What is being asked: Every line of the data that includes "turquoise" should be copied out.

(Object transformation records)
★ ★ ★ ★

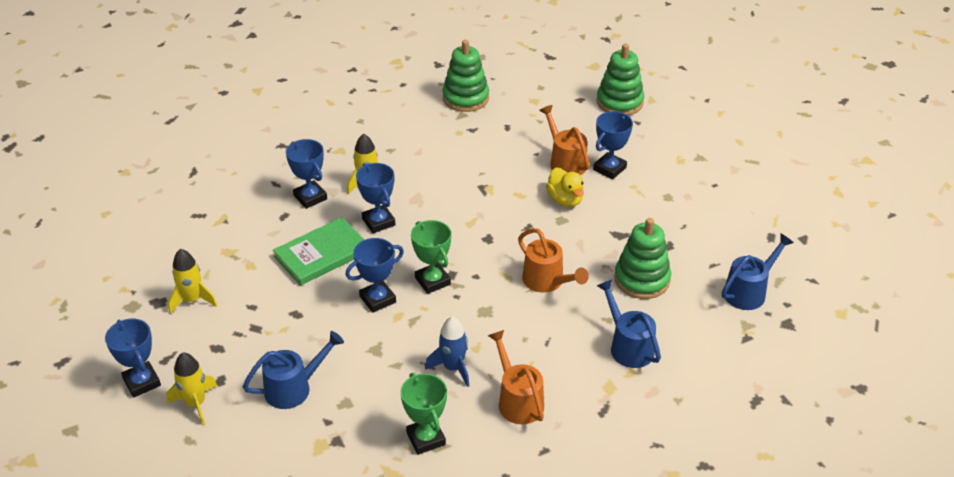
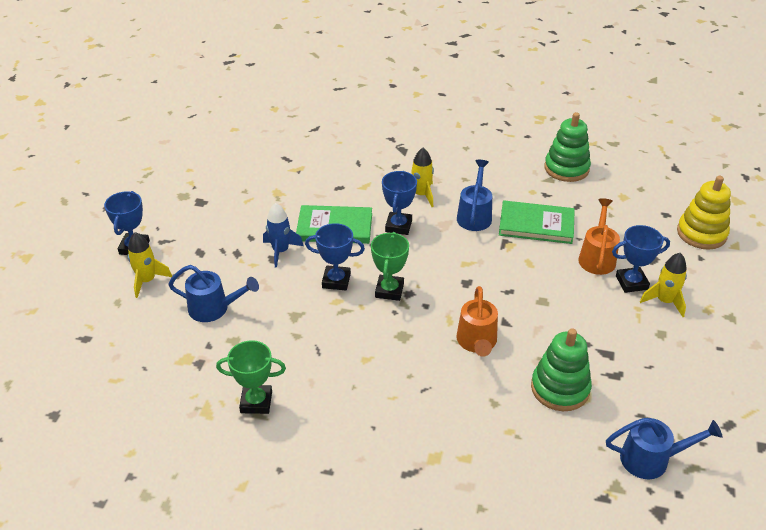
camera: 40 degrees right, 0 degrees up
(192, 300) = (221, 212): yellow rocket -> yellow rocket (664, 301)
(310, 197) = (370, 184): blue trophy -> none
(426, 438) = (256, 402): green trophy -> green trophy turned 75 degrees clockwise
(453, 368) = (332, 363): blue rocket -> blue rocket (280, 251)
(492, 160) = (536, 225): none -> green book
(517, 400) = (352, 418): orange watering can -> none
(565, 200) = (563, 287): yellow duck -> none
(619, 102) = (701, 233): green stacking toy -> yellow stacking toy
(627, 346) = (487, 434): blue watering can -> blue watering can (474, 215)

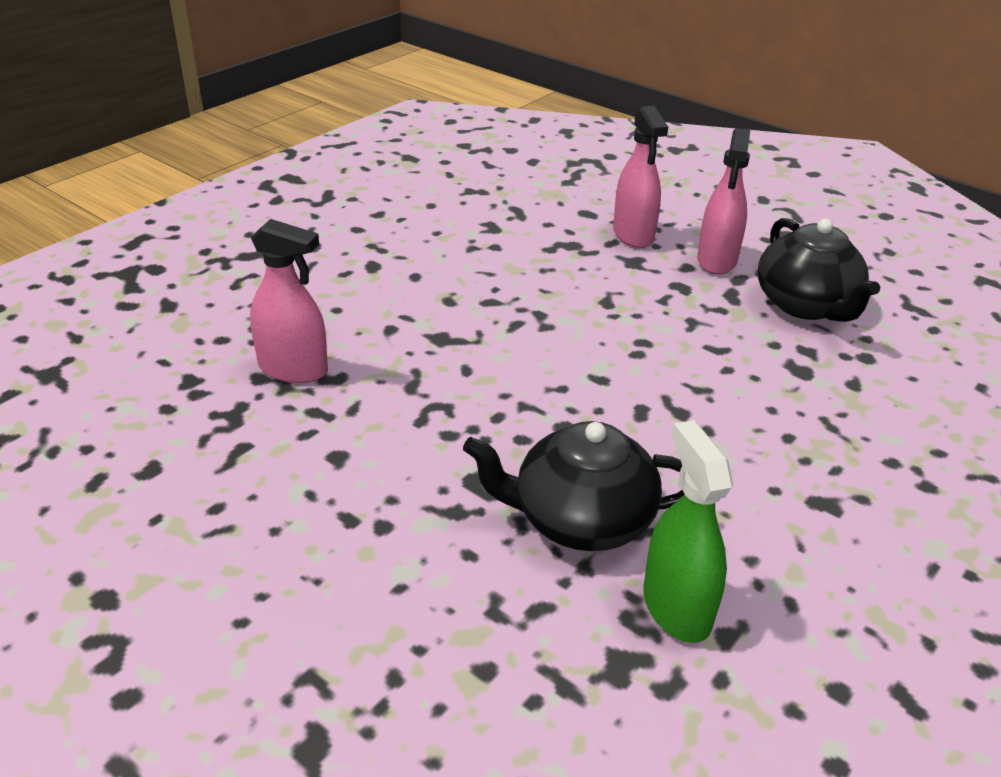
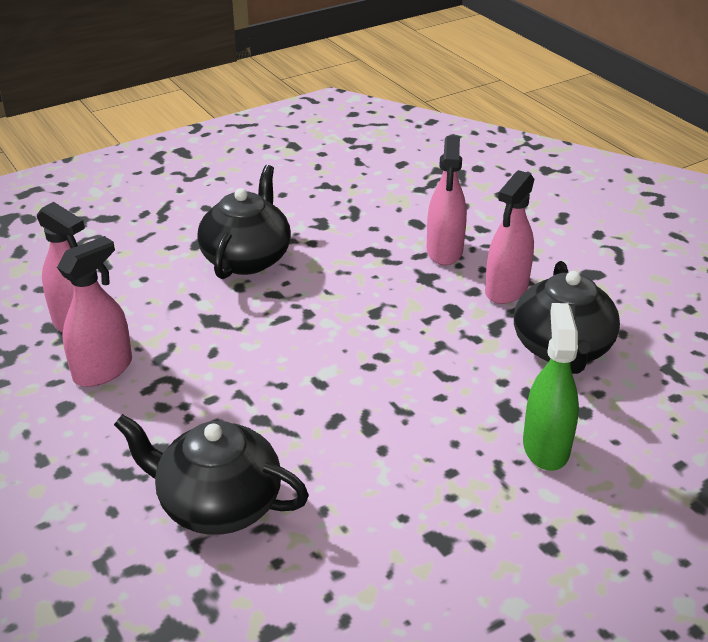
camera: 20 degrees right, 0 degrees up
(355, 410) = (103, 370): none -> pink spray bottle
(437, 272) = (247, 258): none -> black teapot
(676, 607) = (245, 598): green spray bottle -> green spray bottle (546, 447)

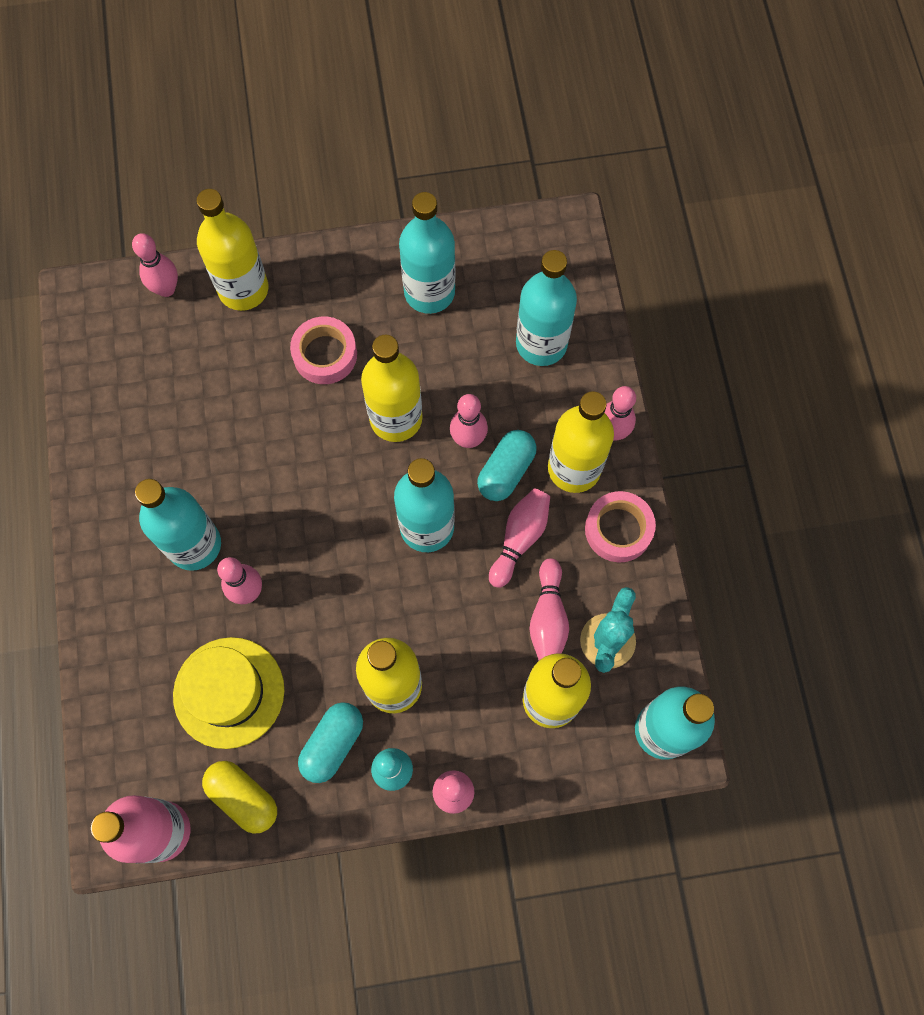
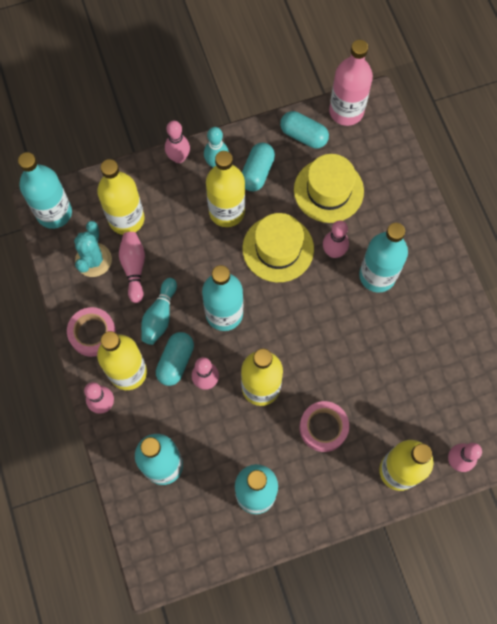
camera: 170 degrees right, 0 degrees up
(243, 797) = (303, 135): yellow capsule -> turquoise capsule
(328, 611) = (278, 248): none -> yellow hat
(519, 539) = (159, 316): pink bowling pin -> turquoise bowling pin

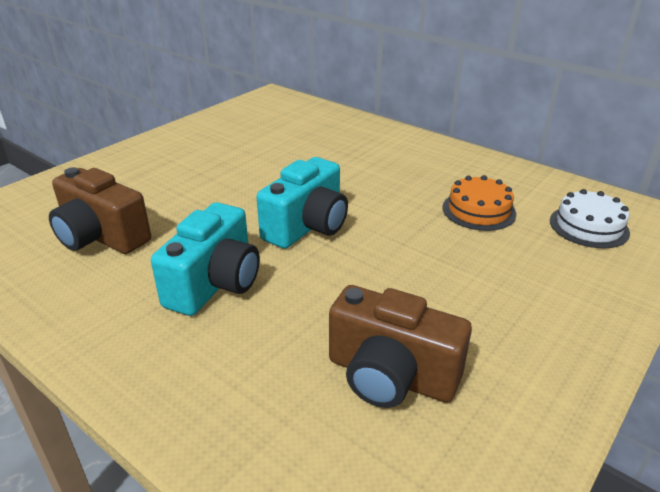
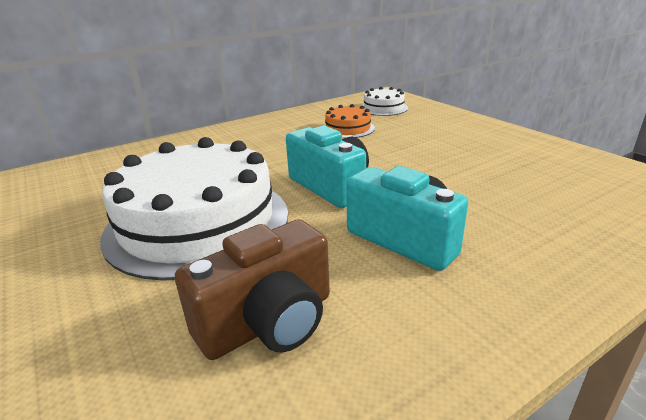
camera: 70 degrees left, 5 degrees down
(222, 179) = (198, 222): none -> white cake
(390, 376) = (528, 180): brown camera -> none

★ ★ ★ ★

Result below:
(243, 797) = (303, 135): yellow capsule -> turquoise capsule
(519, 539) = (159, 316): pink bowling pin -> turquoise bowling pin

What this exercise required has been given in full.